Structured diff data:
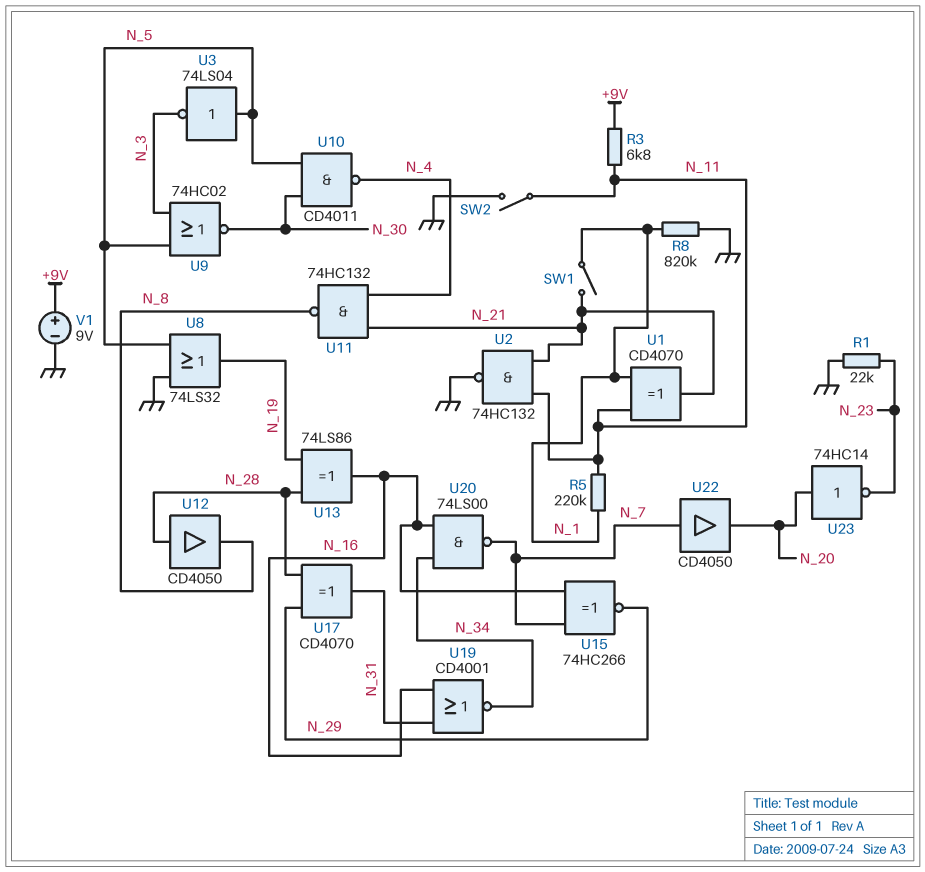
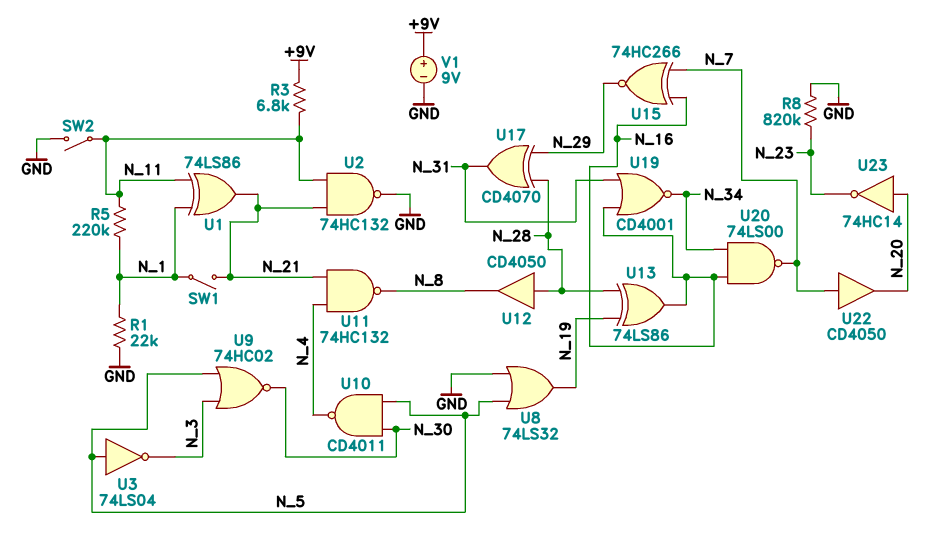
R1: 22k (GND, N_23) -> 22k (GND, N_1)
R8: 820k (GND, N_1) -> 820k (GND, N_23)
U1: XOR CD4070 (in N_1, in N_11, out N_21) -> XOR 74LS86 (in N_1, in N_11, out N_21)

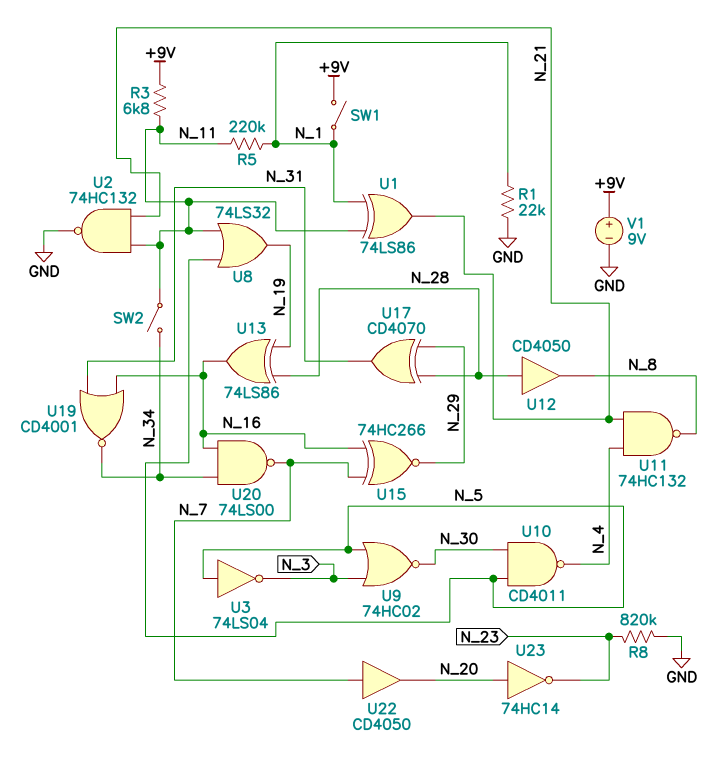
SW1: switch (N_1, N_21) -> switch (+9V, N_1)
SW2: switch (GND, N_11) -> switch (N_11, N_34)
U8: OR 74LS32 (in GND, in N_5, out N_19) -> OR 74LS32 (in N_5, in N_11, out N_19)

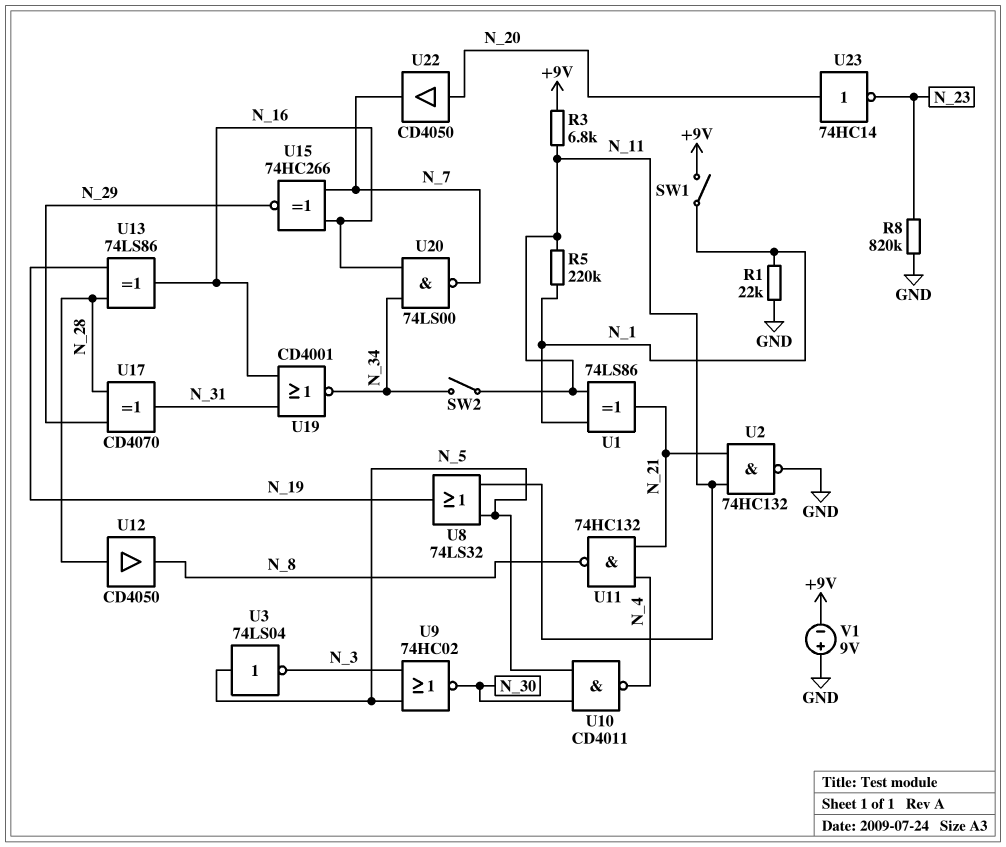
U22: buffer CD4050 (in N_7, out N_20) -> buffer CD4050 (in N_20, out N_7)
V1: 9V (plus +9V, minus GND) -> 9V (plus GND, minus +9V)

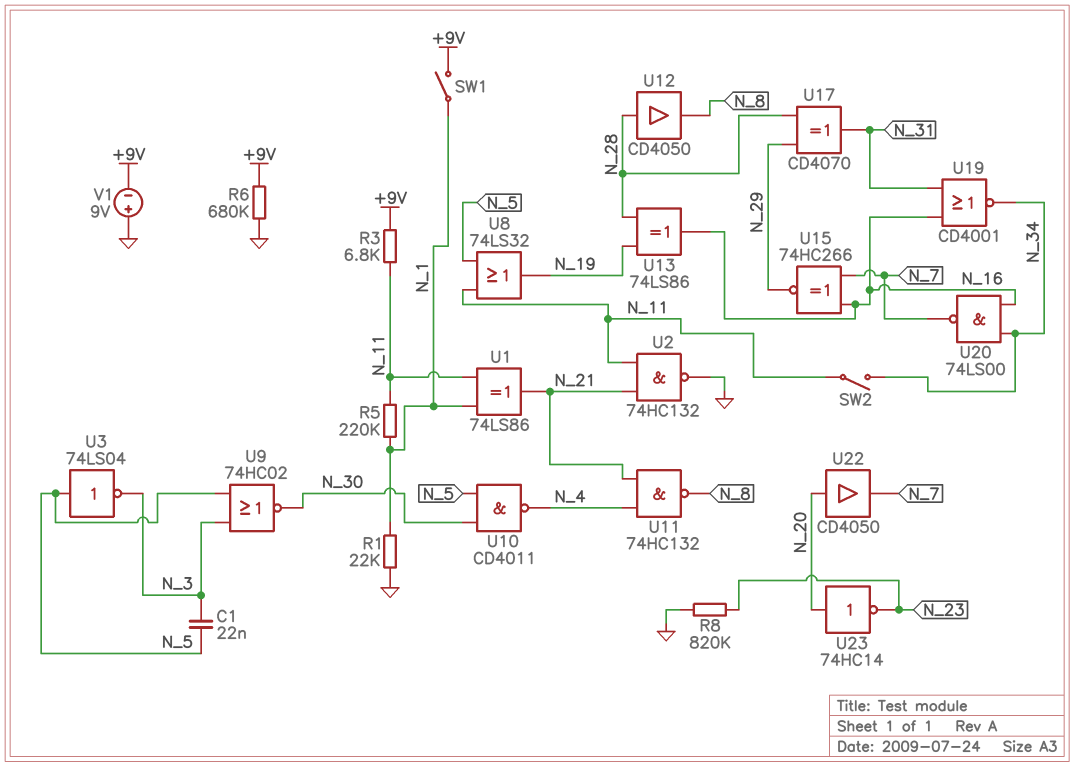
C1: none -> 22nF (N_3, N_5)
R6: none -> 680k (+9V, GND)

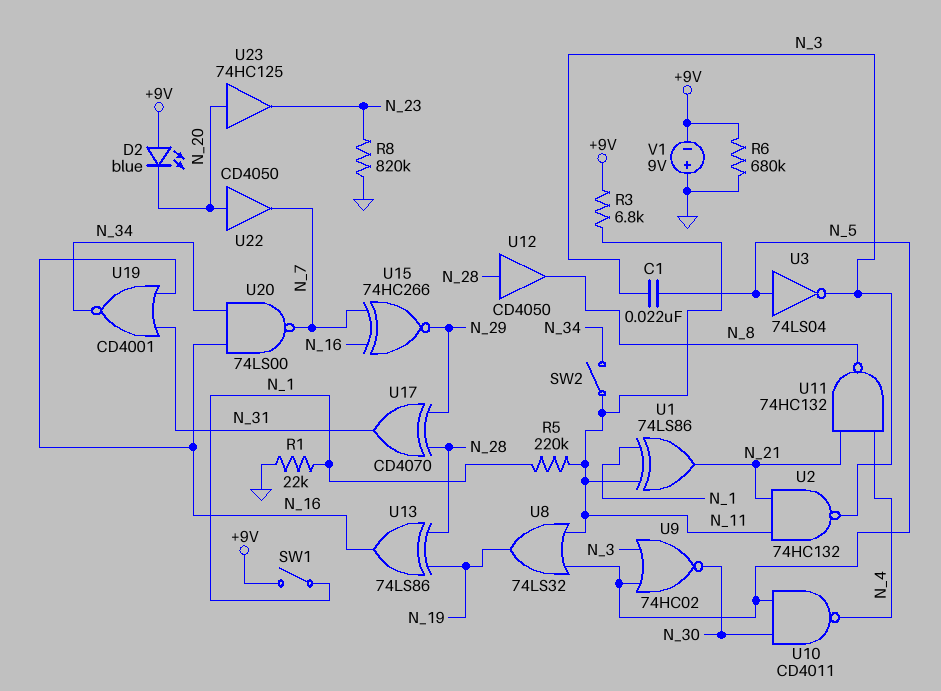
D2: none -> LED blue (A +9V, K N_20)
U2: NAND 74HC132 (in N_11, in N_21, out GND) -> NAND 74HC132 (in N_11, in N_21, out N_3)
U23: NOT 74HC14 (in N_20, out N_23) -> buffer 74HC125 (in N_20, out N_23)

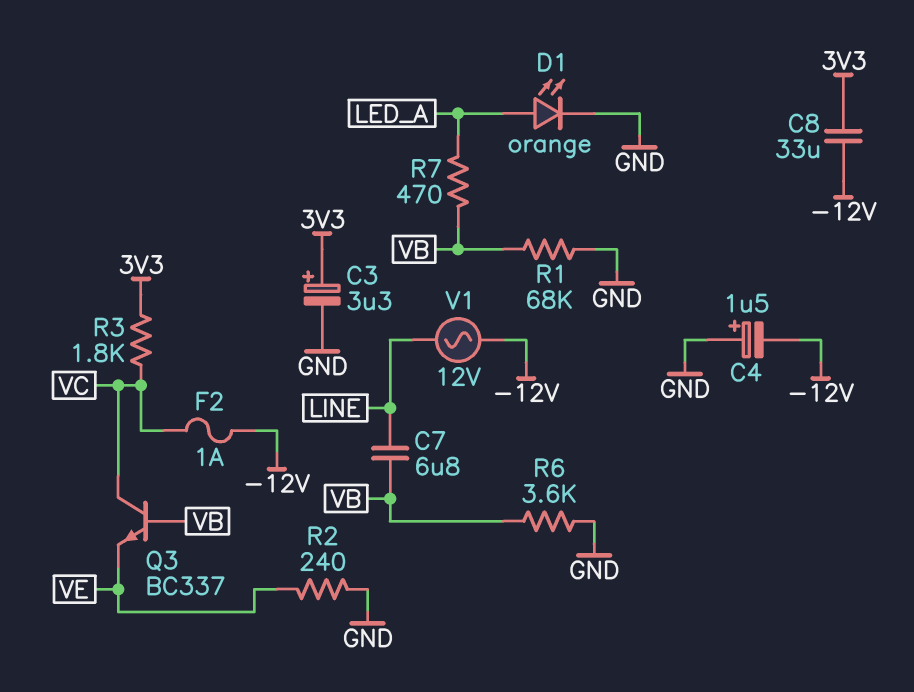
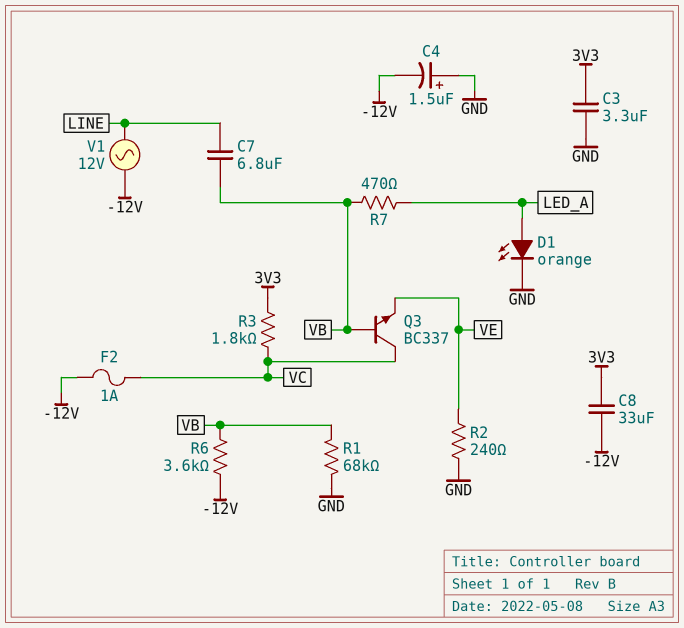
C3: 3.3uF (plus 3V3, minus GND) -> 3.3uF (3V3, GND)
R6: 3.6k (GND, VB) -> 3.6k (-12V, VB)

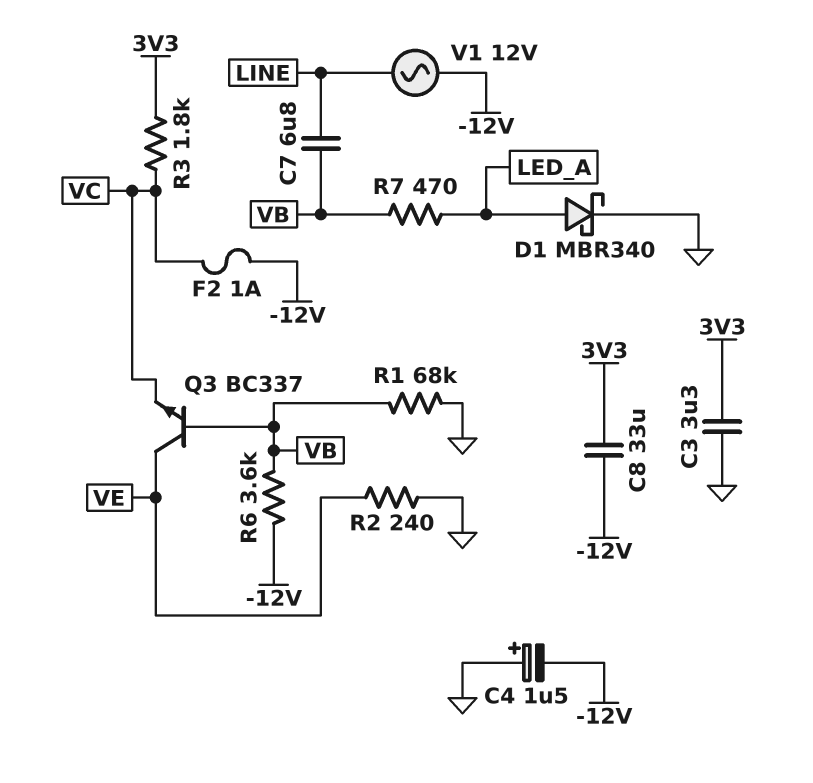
D1: LED orange (A LED_A, K GND) -> schottky MBR340 (A LED_A, K GND)
Q3: NPN BC337 (B VB, C VC, E VE) -> NPN BC337 (B VB, C VE, E VC)

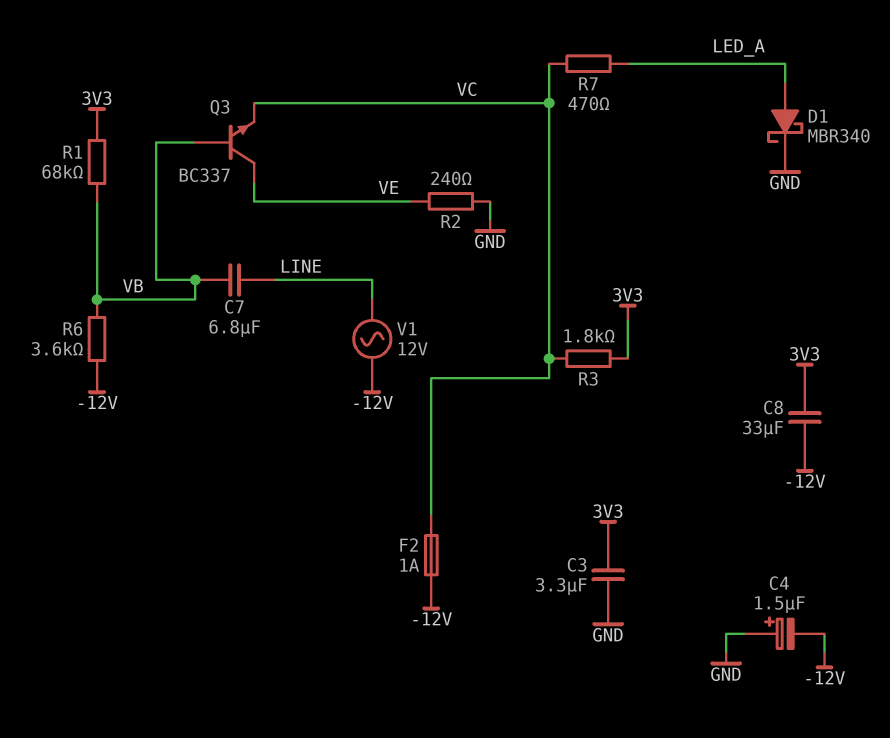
R1: 68k (GND, VB) -> 68k (3V3, VB)
R7: 470 (LED_A, VB) -> 470 (LED_A, VC)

▸ What to work on: The word to find is "none". Copy every line of the data that holds it.

▸ Answer for this exercise:
C1: none -> 22nF (N_3, N_5)
R6: none -> 680k (+9V, GND)
D2: none -> LED blue (A +9V, K N_20)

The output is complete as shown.